Provided data:
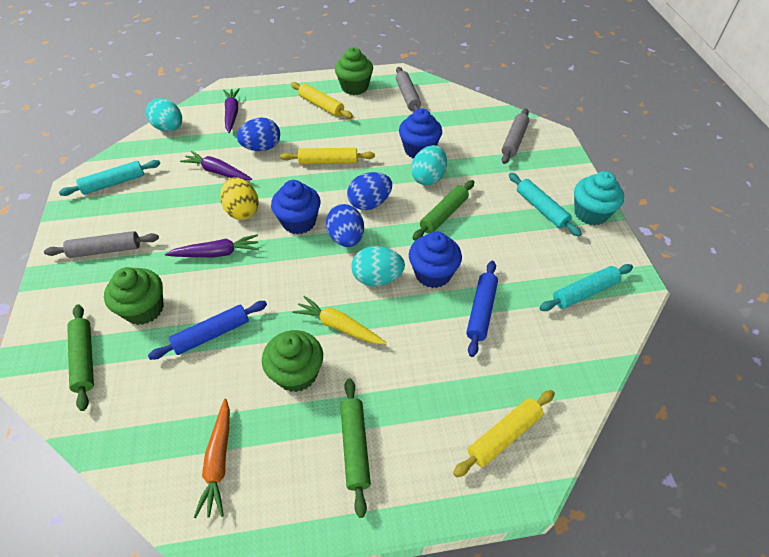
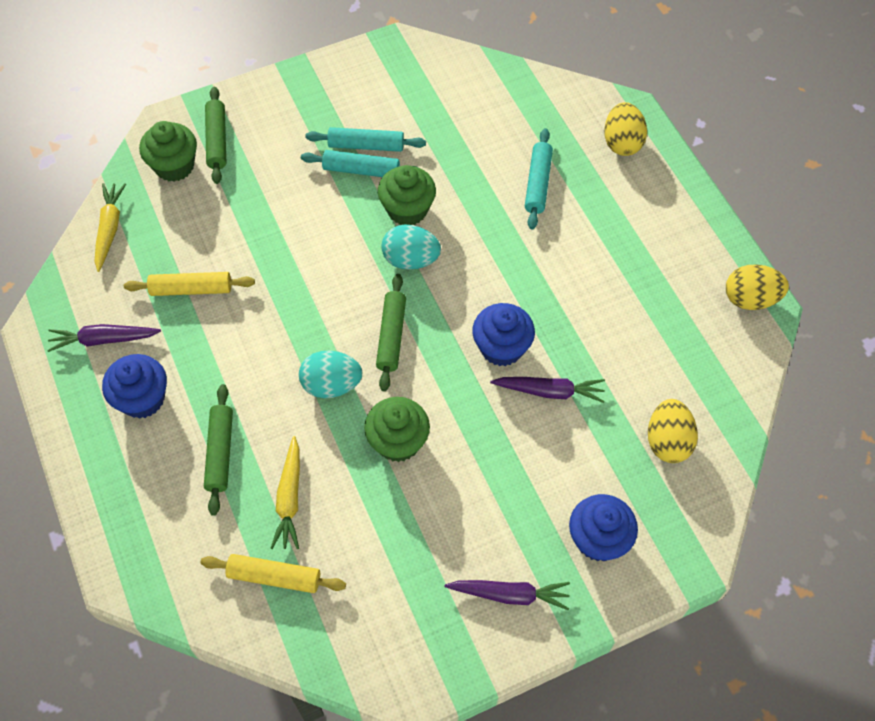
blue egg: 3 -> 0
blue rolling pin: 2 -> 0
grey rolling pin: 3 -> 0
orange carrot: 1 -> 0
turquoise cupcake: 1 -> 0
turquoise egg: 3 -> 2
yellow carrot: 1 -> 2
yellow egg: 1 -> 3
yellow rolling pin: 3 -> 2

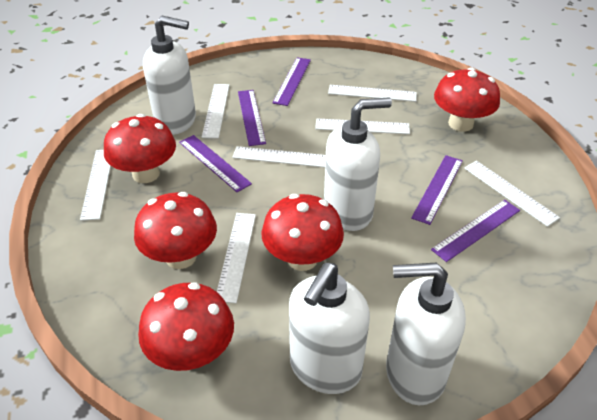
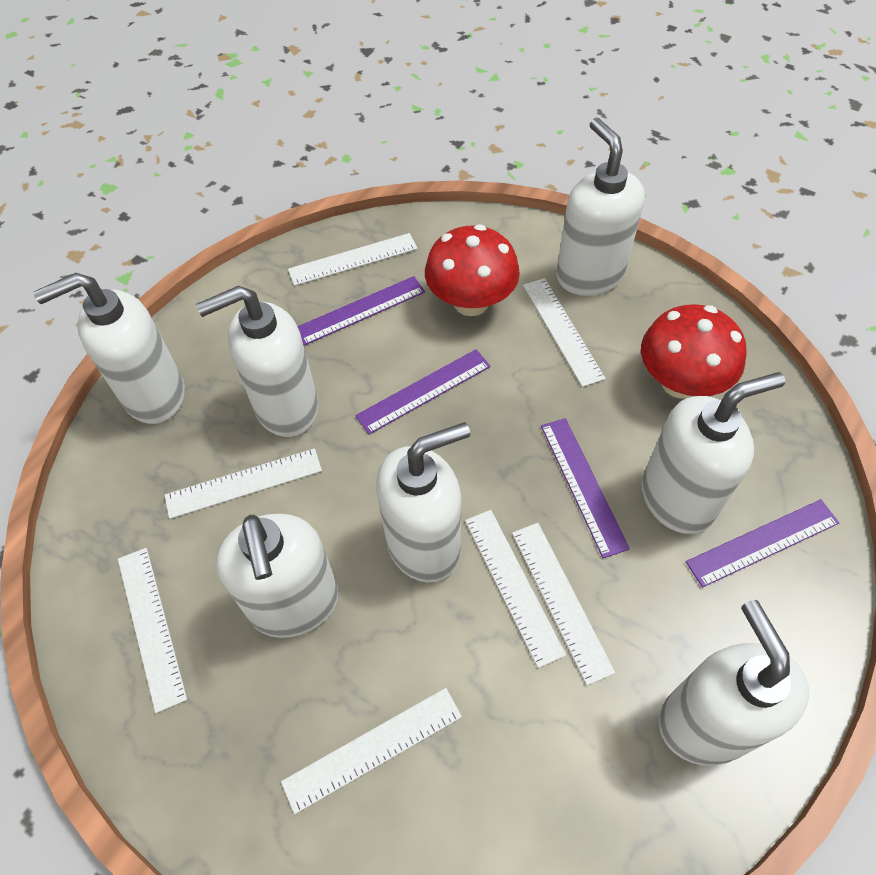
purple ruler: 5 -> 4
red mushroom: 5 -> 2
white soap dispenser: 4 -> 7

What needs to be done:
Please count the lines in the data that include the word "turquoise" and report the number by itself.

Result:
2